# Task instructions
Return the lines of the data below starting at the one holding "(619, 200) = (198, 325): yellow" and ending at the one holding "(505, 300) = (507, 387): pink", word for word, leaving every picture out.

(Scene change data)

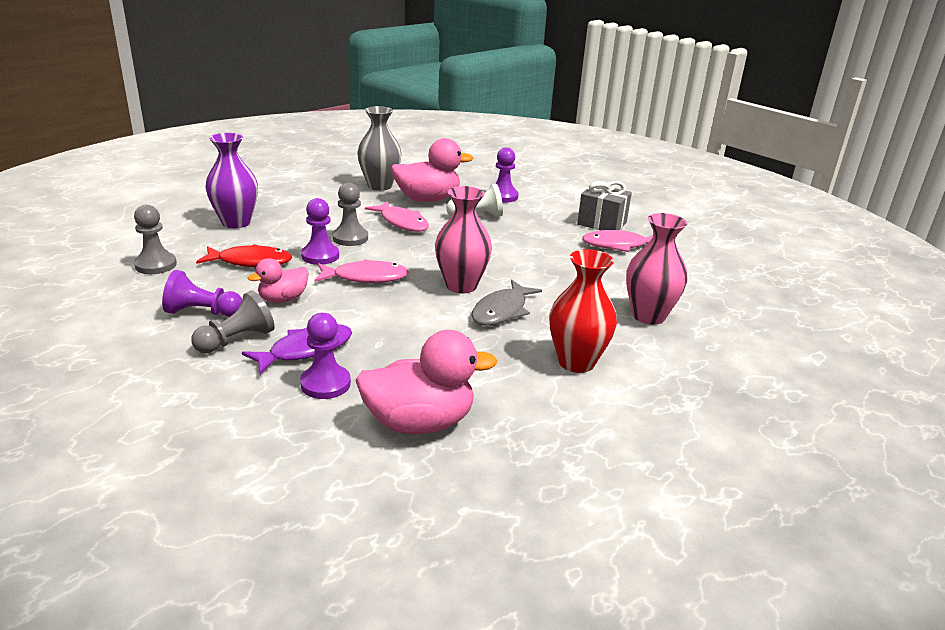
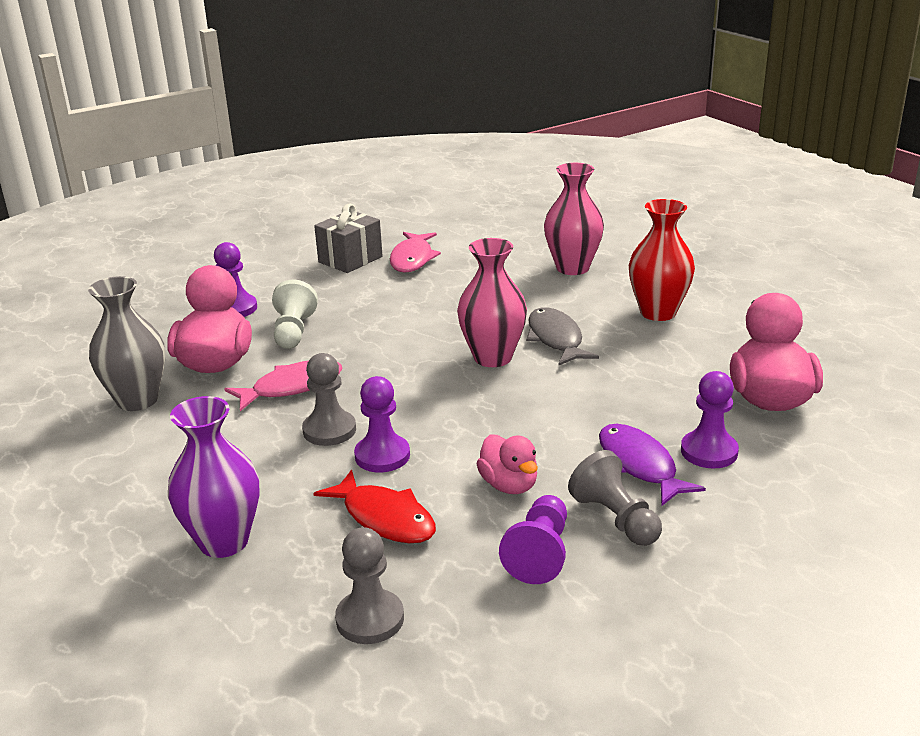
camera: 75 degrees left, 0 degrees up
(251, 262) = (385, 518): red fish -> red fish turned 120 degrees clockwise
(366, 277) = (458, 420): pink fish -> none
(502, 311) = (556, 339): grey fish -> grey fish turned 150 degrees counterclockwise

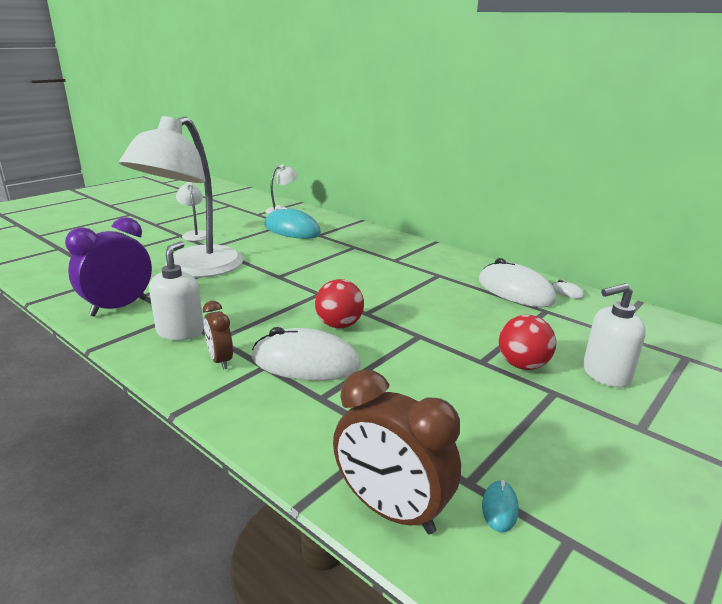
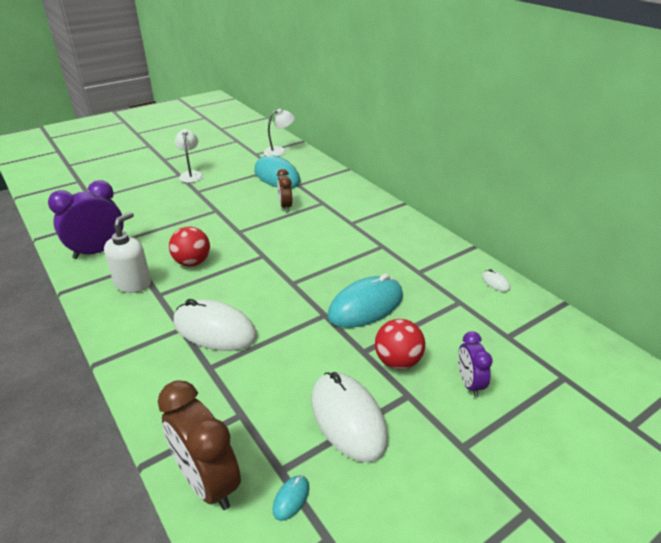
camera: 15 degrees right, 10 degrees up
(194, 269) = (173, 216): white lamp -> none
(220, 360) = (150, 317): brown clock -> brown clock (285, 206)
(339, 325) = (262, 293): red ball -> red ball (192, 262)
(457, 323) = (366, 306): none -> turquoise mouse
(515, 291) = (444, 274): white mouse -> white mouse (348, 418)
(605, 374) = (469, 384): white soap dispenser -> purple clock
--
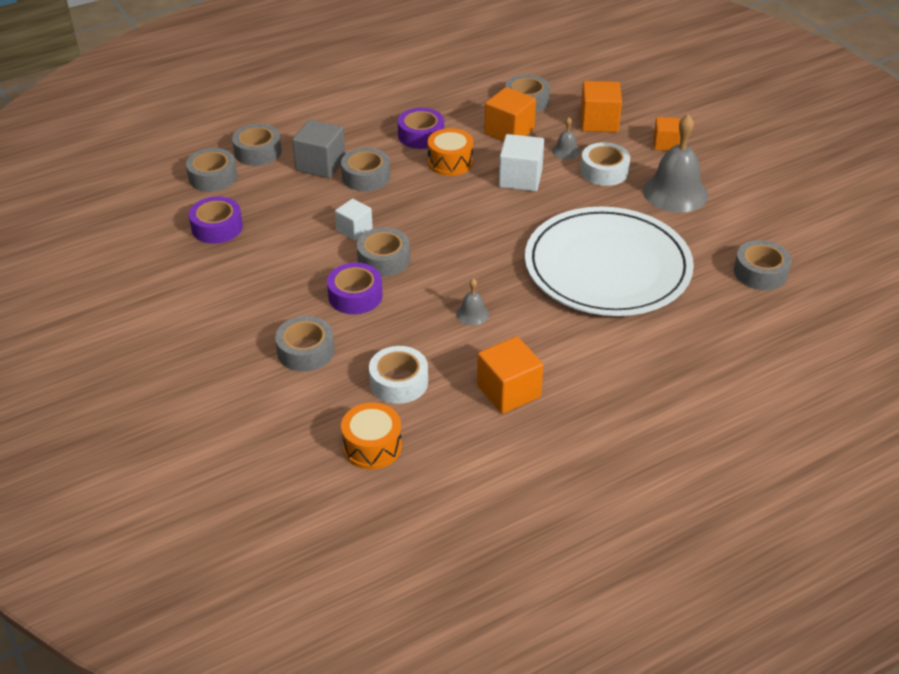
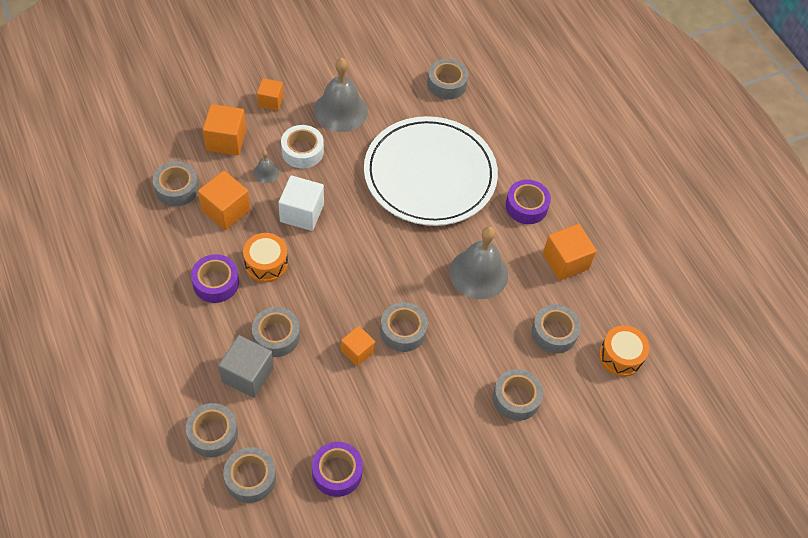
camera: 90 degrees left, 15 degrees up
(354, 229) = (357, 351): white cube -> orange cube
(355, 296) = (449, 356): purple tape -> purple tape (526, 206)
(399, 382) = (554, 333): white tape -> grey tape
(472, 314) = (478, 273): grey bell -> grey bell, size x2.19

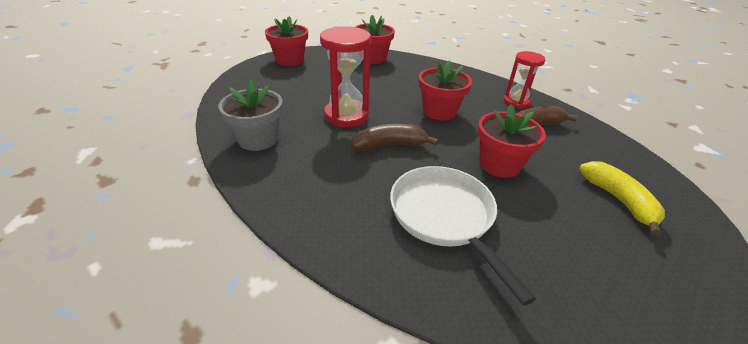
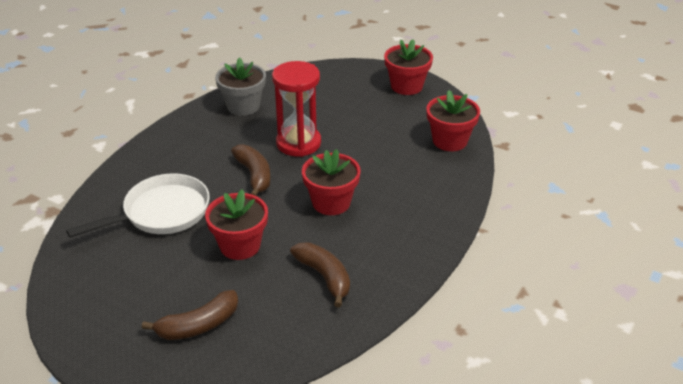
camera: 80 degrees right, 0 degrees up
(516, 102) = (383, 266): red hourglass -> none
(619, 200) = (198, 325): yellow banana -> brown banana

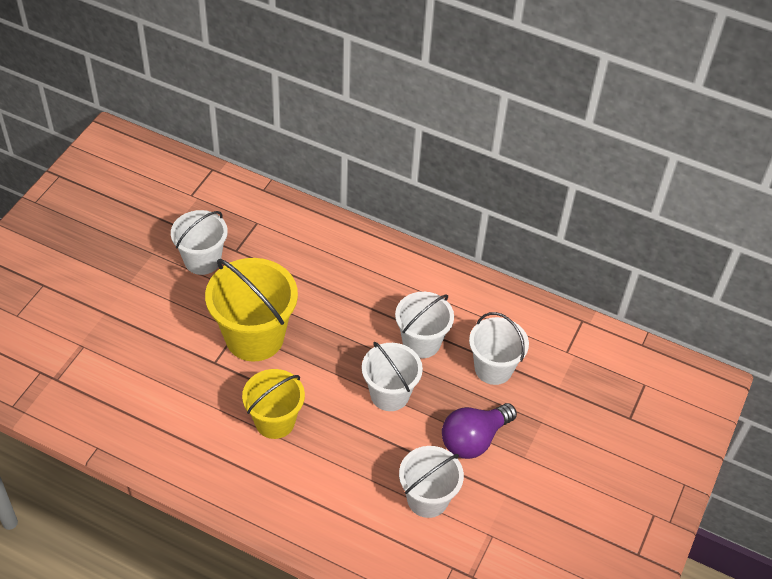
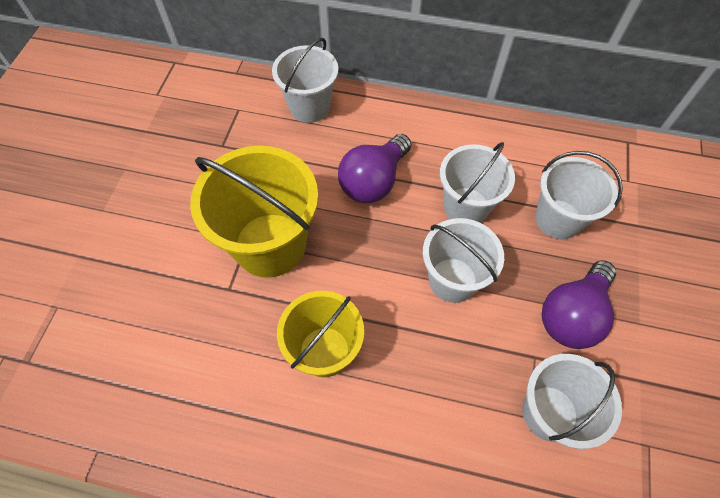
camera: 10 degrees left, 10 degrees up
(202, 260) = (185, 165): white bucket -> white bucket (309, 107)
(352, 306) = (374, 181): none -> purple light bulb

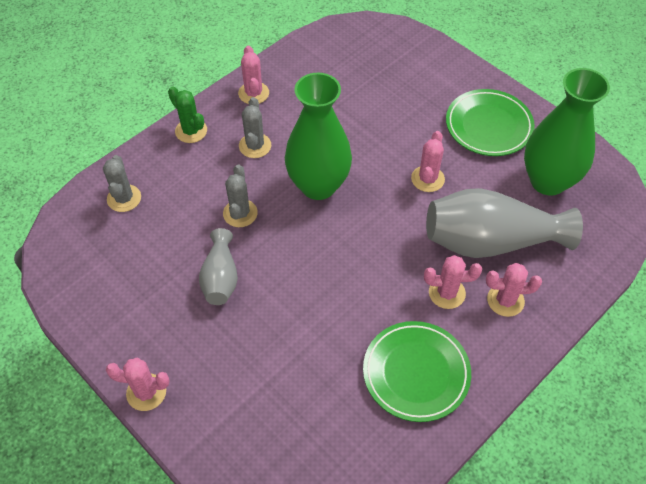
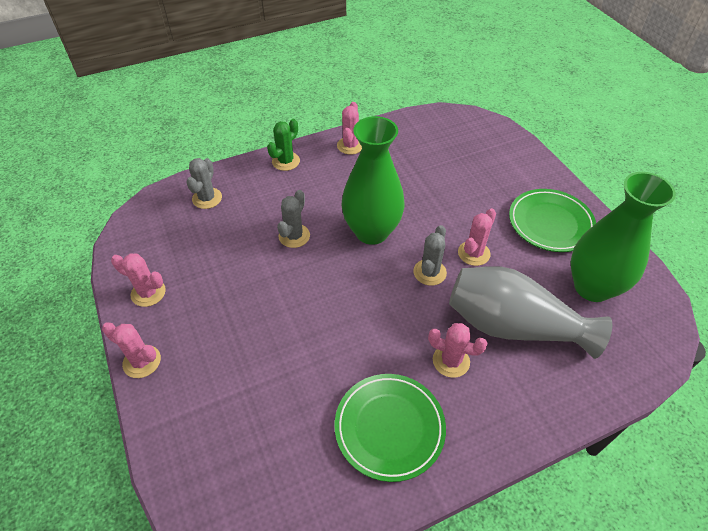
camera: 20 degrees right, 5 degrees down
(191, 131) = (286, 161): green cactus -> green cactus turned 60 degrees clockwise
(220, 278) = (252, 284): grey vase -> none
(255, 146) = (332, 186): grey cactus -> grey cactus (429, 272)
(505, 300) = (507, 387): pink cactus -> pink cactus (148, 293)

# Exercise answer
(619, 200) = (198, 325): yellow banana -> brown banana

camera: 10 degrees left, 10 degrees up
(202, 260) = (185, 165): white bucket -> white bucket (309, 107)
(352, 306) = (374, 181): none -> purple light bulb

camera: 20 degrees right, 5 degrees down
(191, 131) = (286, 161): green cactus -> green cactus turned 60 degrees clockwise
(220, 278) = (252, 284): grey vase -> none
(255, 146) = (332, 186): grey cactus -> grey cactus (429, 272)
(505, 300) = (507, 387): pink cactus -> pink cactus (148, 293)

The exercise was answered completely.